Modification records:
---*---
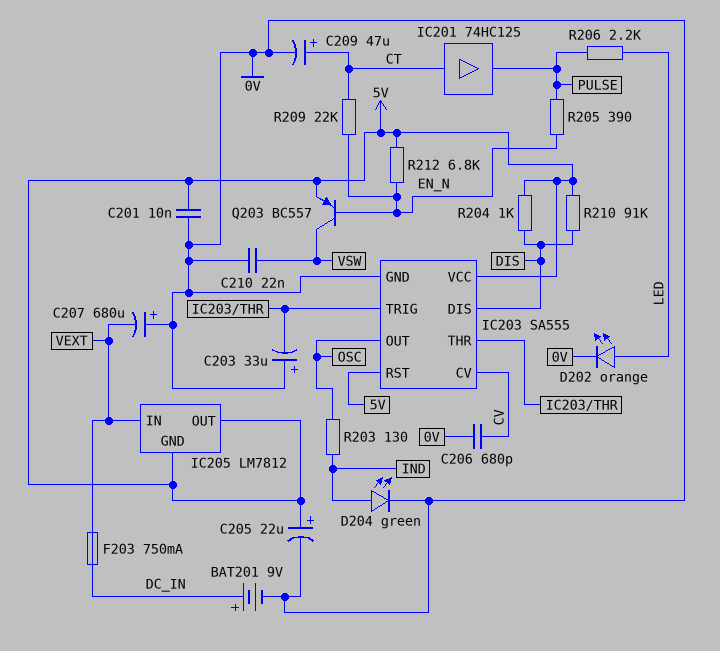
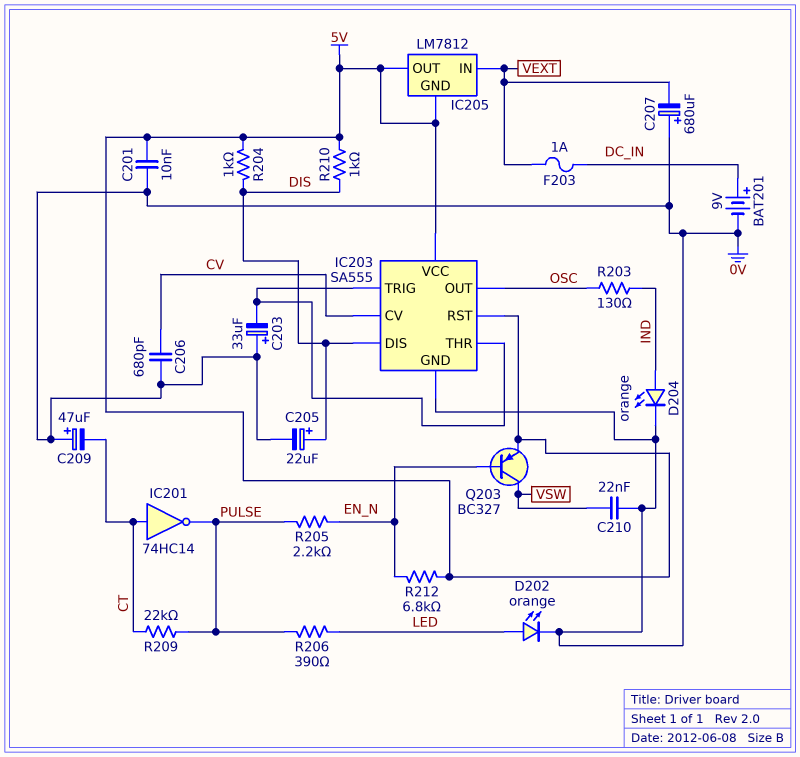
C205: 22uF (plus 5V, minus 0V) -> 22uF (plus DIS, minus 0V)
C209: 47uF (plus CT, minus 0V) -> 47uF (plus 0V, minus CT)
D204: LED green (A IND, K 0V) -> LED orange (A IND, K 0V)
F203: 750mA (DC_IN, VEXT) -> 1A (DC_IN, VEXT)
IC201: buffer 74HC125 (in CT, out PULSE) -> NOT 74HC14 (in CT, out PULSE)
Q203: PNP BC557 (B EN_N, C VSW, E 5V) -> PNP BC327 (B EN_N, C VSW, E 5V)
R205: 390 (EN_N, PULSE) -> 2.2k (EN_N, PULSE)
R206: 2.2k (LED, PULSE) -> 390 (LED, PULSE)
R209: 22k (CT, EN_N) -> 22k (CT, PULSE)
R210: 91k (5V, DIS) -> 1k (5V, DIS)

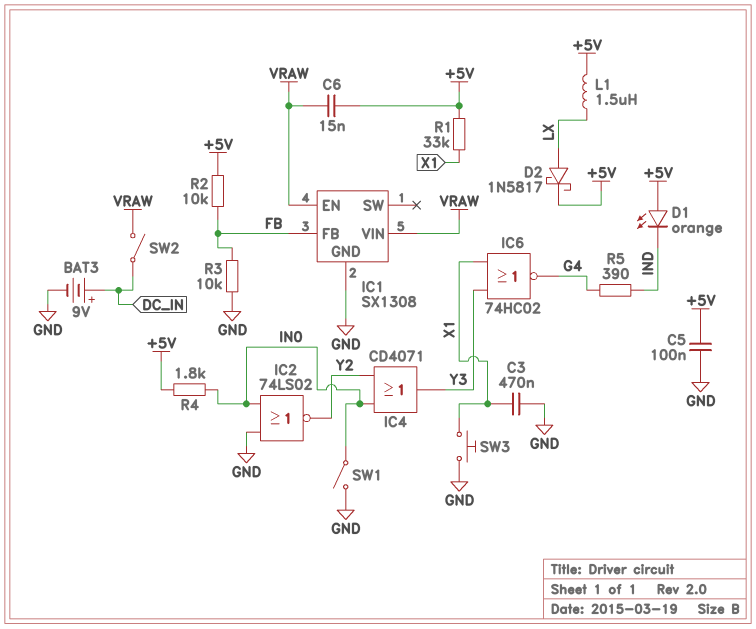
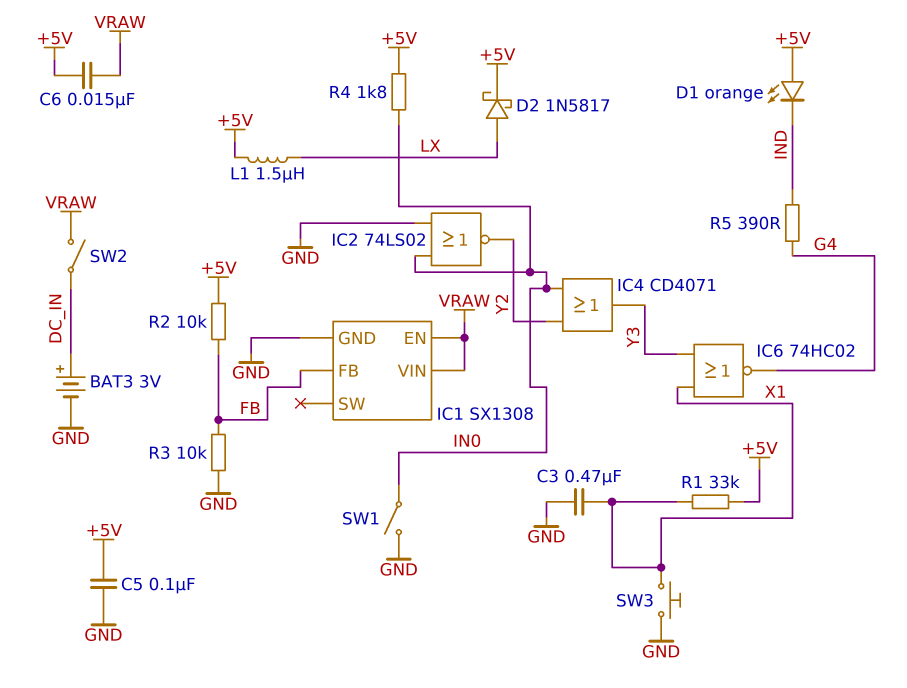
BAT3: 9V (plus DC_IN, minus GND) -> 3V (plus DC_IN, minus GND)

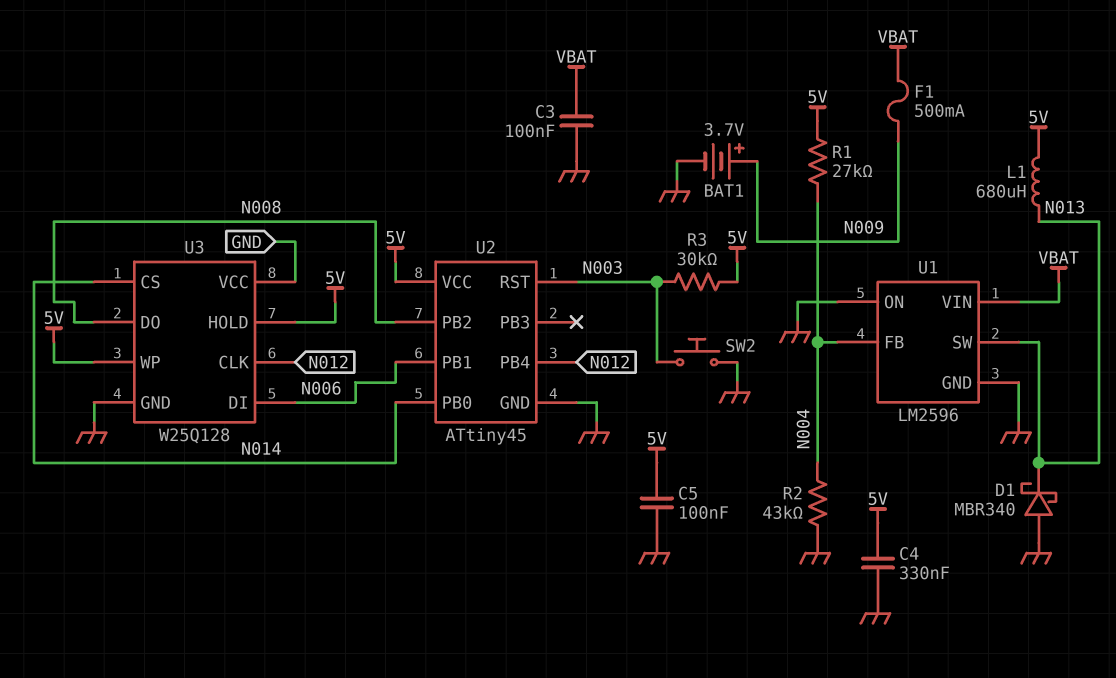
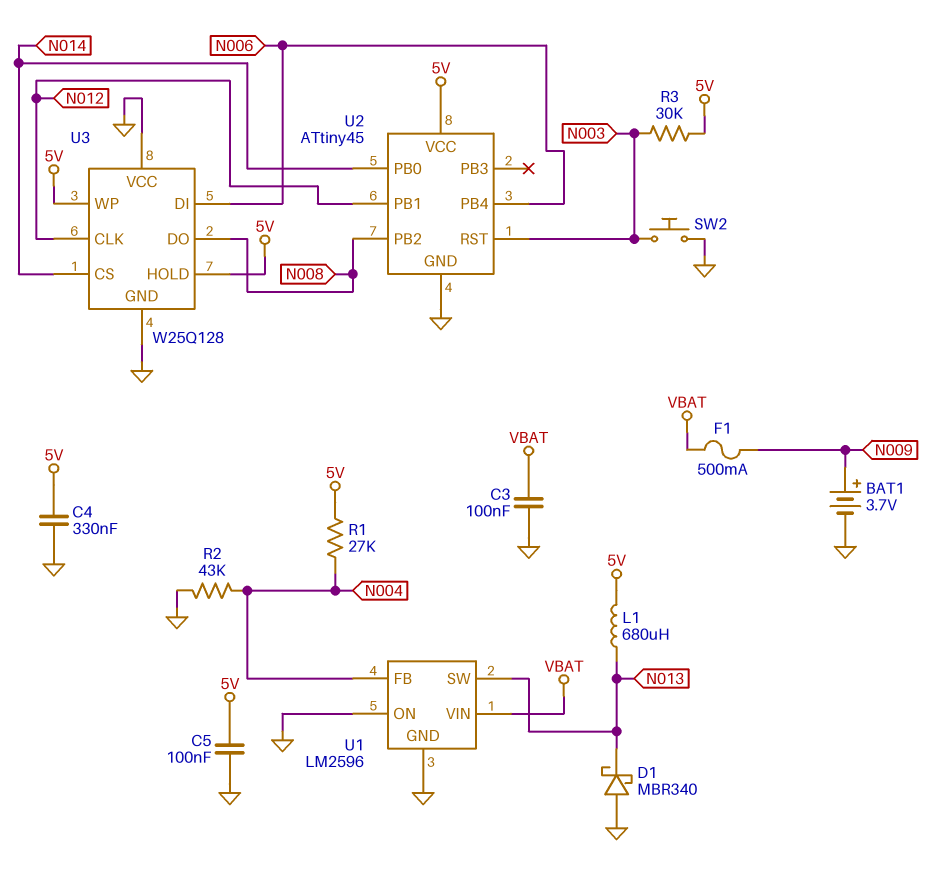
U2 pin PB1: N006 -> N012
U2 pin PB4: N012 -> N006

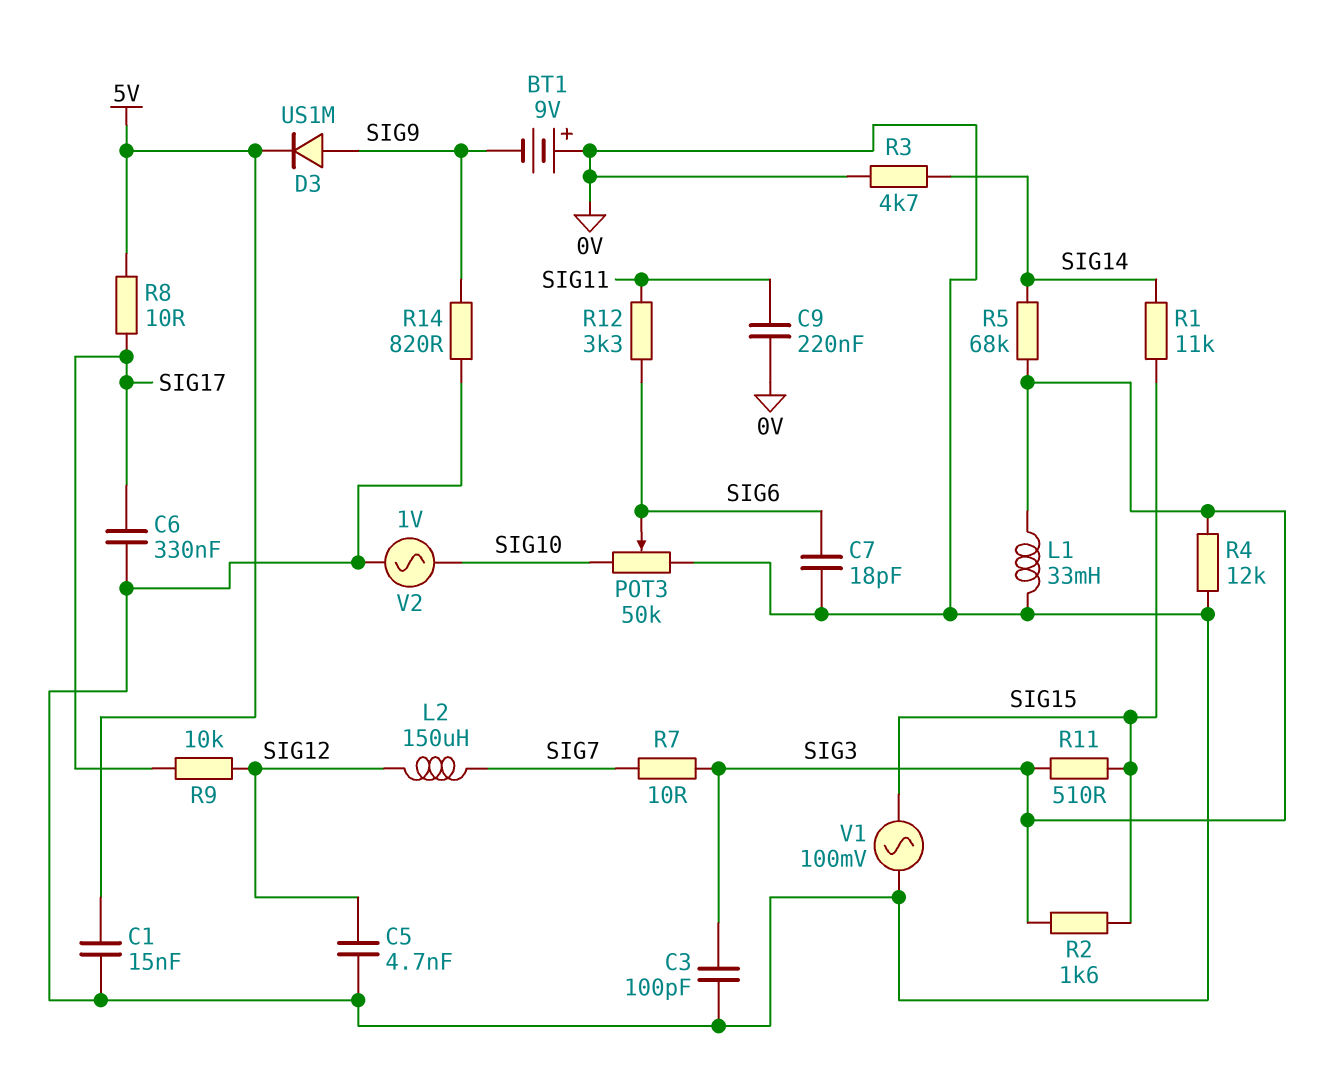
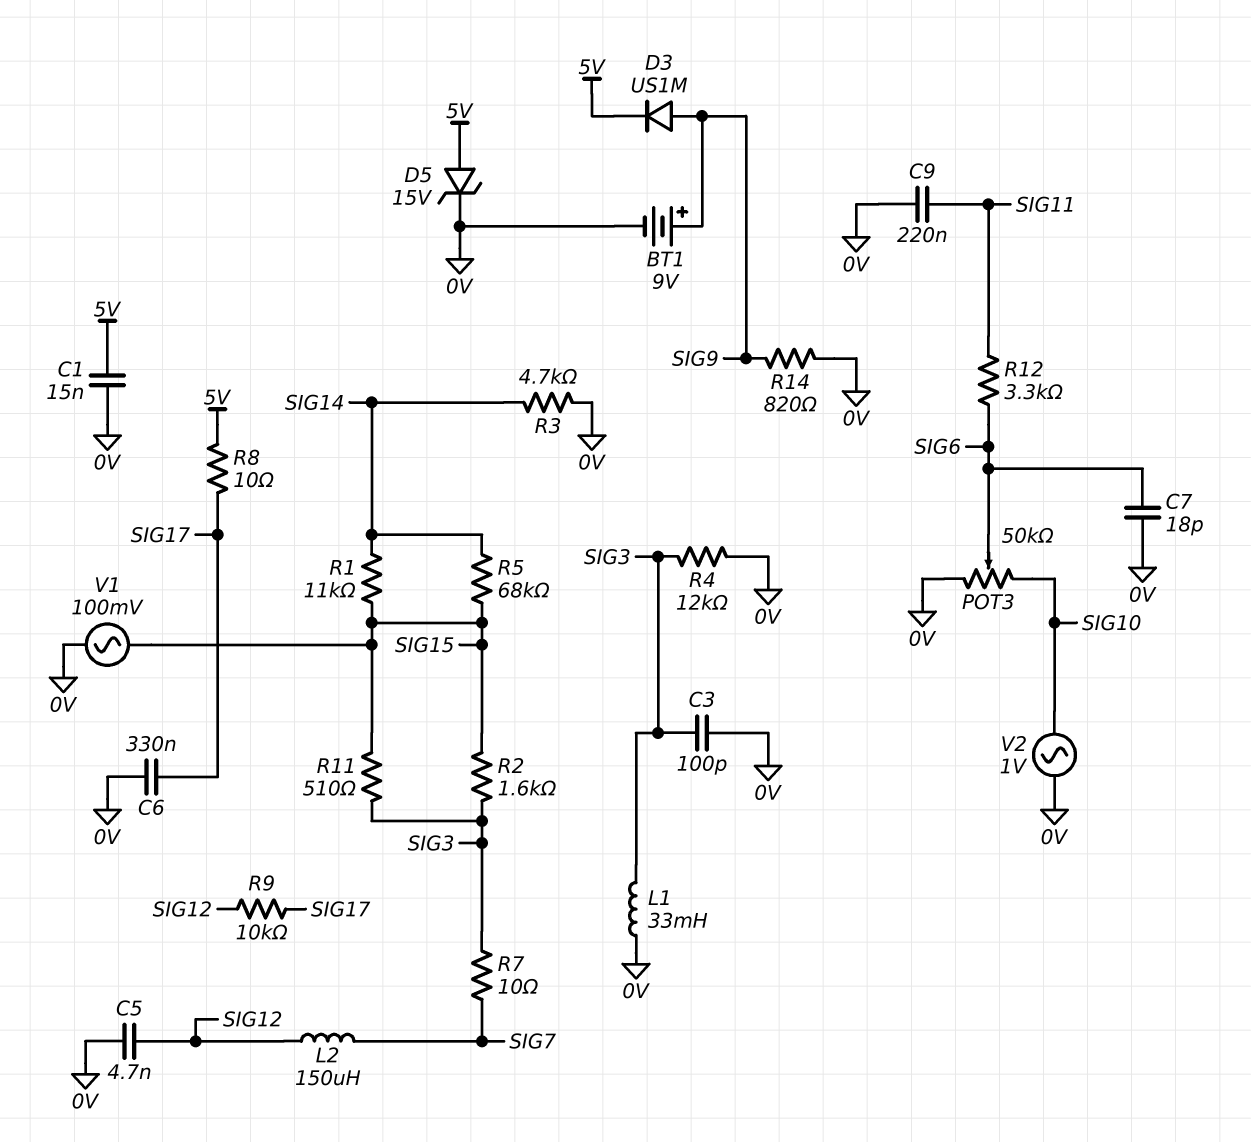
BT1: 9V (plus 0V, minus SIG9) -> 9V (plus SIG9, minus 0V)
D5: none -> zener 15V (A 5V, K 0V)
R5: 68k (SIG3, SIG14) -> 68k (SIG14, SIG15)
---*---
■ **What you need to do**
Type out the data above once more, exactly, with no images included.

■ **Written response**
C205: 22uF (plus 5V, minus 0V) -> 22uF (plus DIS, minus 0V)
C209: 47uF (plus CT, minus 0V) -> 47uF (plus 0V, minus CT)
D204: LED green (A IND, K 0V) -> LED orange (A IND, K 0V)
F203: 750mA (DC_IN, VEXT) -> 1A (DC_IN, VEXT)
IC201: buffer 74HC125 (in CT, out PULSE) -> NOT 74HC14 (in CT, out PULSE)
Q203: PNP BC557 (B EN_N, C VSW, E 5V) -> PNP BC327 (B EN_N, C VSW, E 5V)
R205: 390 (EN_N, PULSE) -> 2.2k (EN_N, PULSE)
R206: 2.2k (LED, PULSE) -> 390 (LED, PULSE)
R209: 22k (CT, EN_N) -> 22k (CT, PULSE)
R210: 91k (5V, DIS) -> 1k (5V, DIS)

BAT3: 9V (plus DC_IN, minus GND) -> 3V (plus DC_IN, minus GND)

U2 pin PB1: N006 -> N012
U2 pin PB4: N012 -> N006

BT1: 9V (plus 0V, minus SIG9) -> 9V (plus SIG9, minus 0V)
D5: none -> zener 15V (A 5V, K 0V)
R5: 68k (SIG3, SIG14) -> 68k (SIG14, SIG15)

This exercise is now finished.